* _Problem to work on_
Only a number is wanted here. Tally the lines of the data that contain "bombilla".

* _Supplied records_
□ □ □
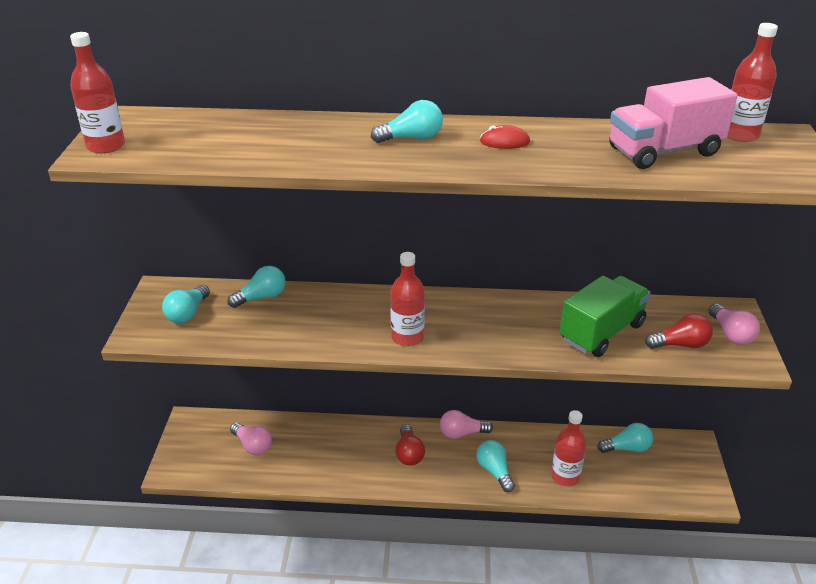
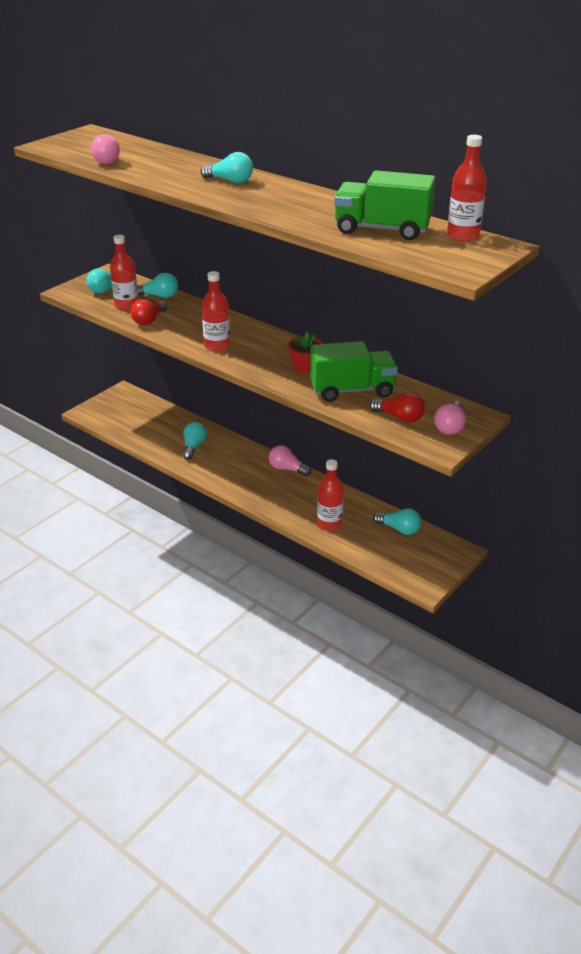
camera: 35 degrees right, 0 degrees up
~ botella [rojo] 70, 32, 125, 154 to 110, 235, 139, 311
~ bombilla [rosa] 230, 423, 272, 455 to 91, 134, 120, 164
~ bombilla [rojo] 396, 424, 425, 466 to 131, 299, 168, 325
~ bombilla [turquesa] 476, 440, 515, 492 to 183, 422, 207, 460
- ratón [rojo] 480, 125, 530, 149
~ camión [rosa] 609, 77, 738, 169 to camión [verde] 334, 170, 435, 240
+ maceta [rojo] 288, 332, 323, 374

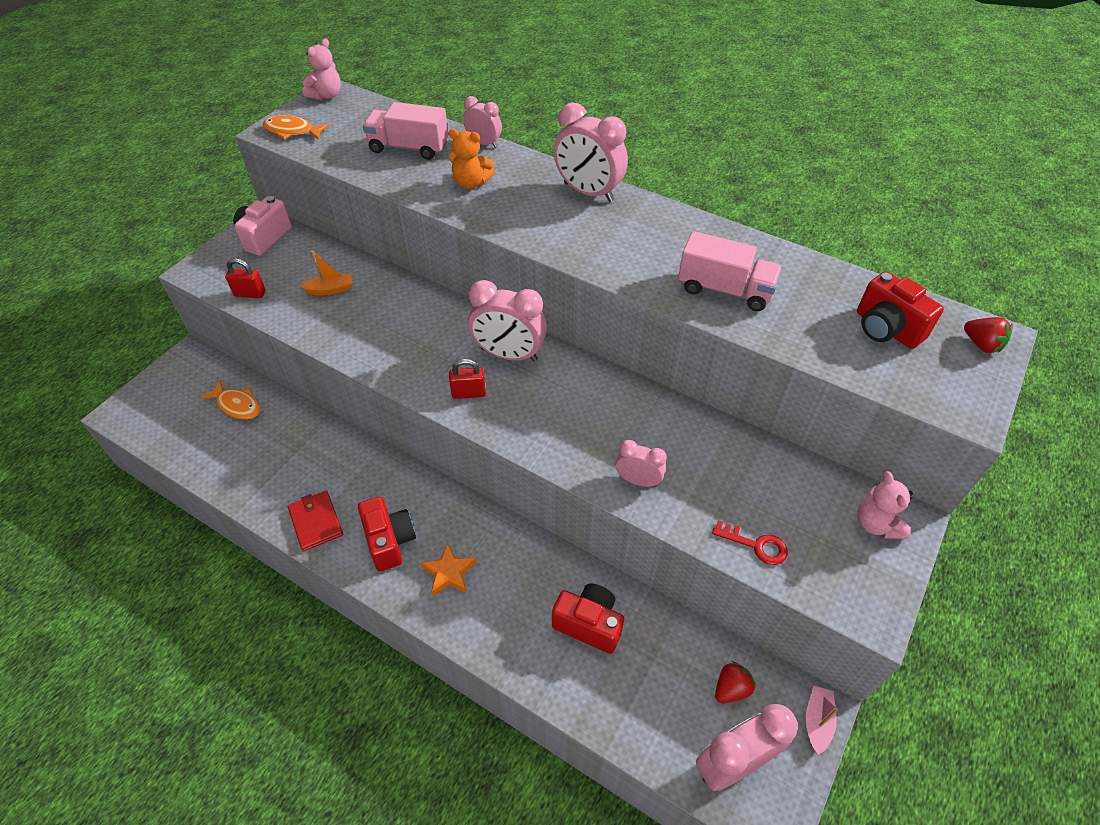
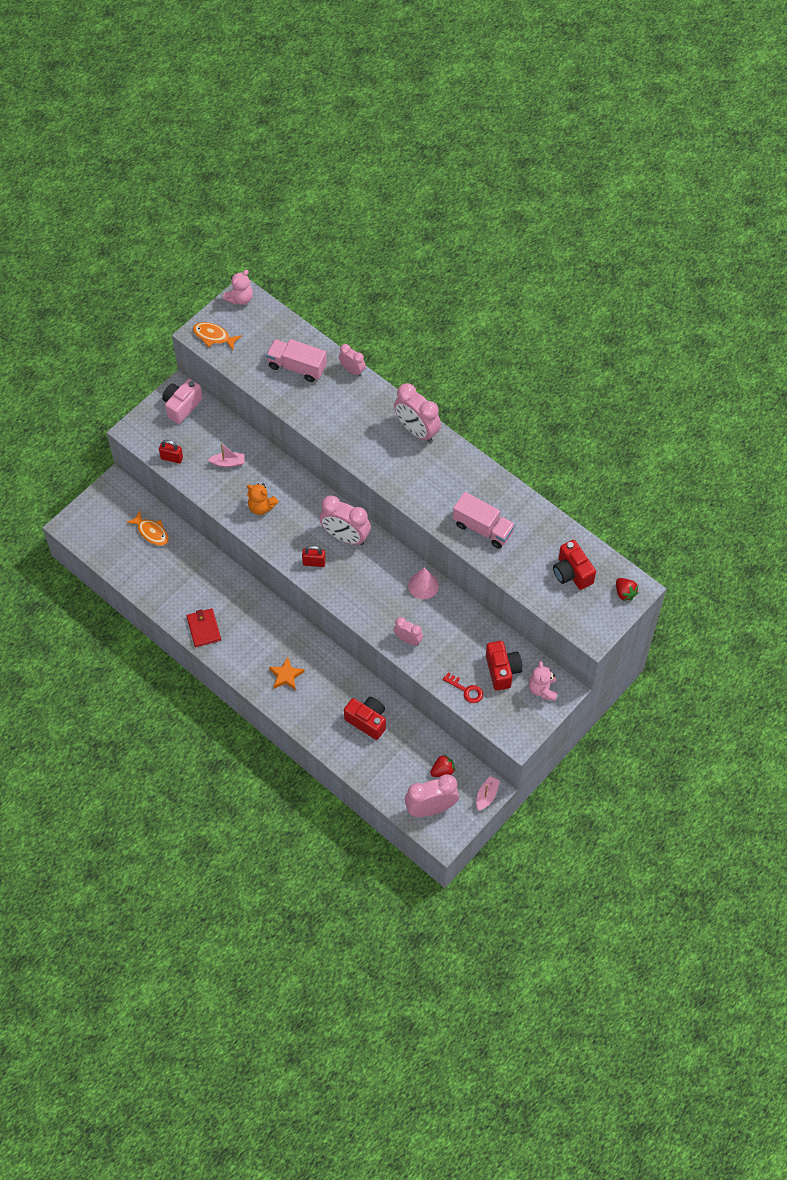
camera: 10 degrees right, 10 degrees up
~ barco [naranja] 300, 251, 352, 295 to barco [rosa] 208, 443, 245, 467
~ cámara [rojo] 358, 496, 416, 571 to 486, 641, 523, 691
~ osito [naranja] 448, 129, 494, 189 to 247, 483, 279, 515
+ cono [rosa] 408, 568, 439, 599

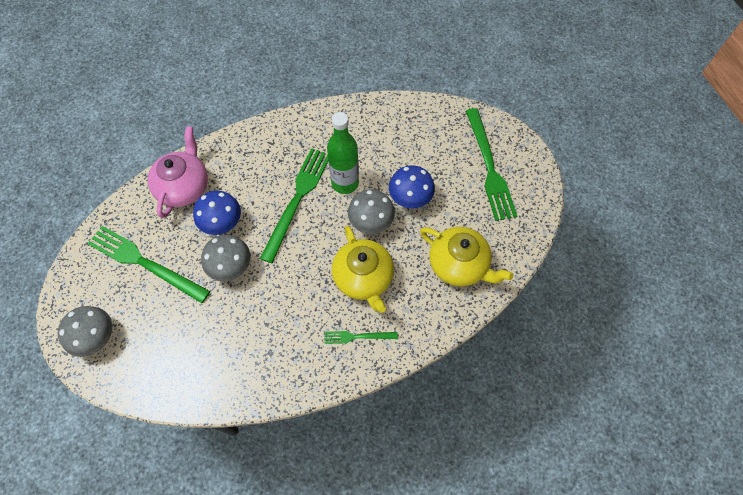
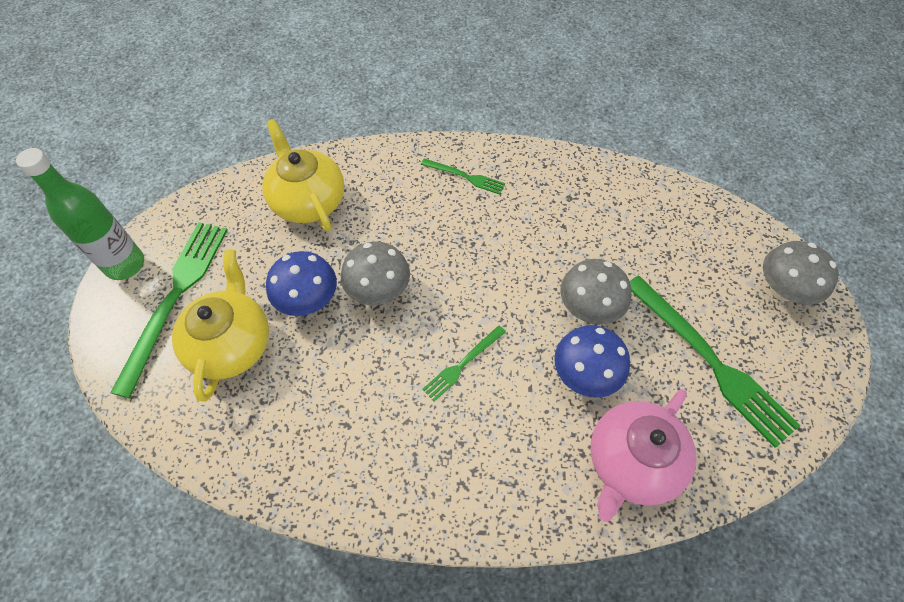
camera: 155 degrees left, 5 degrees down
~ tenedor [verde] 260, 148, 328, 263 = 422, 325, 506, 402 x0.50
~ botella [verde] 327, 112, 359, 194 to 16, 148, 144, 280
~ tetera [amarillo] 332, 226, 394, 313 to 172, 249, 269, 402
□ □ □
* _Response area_
3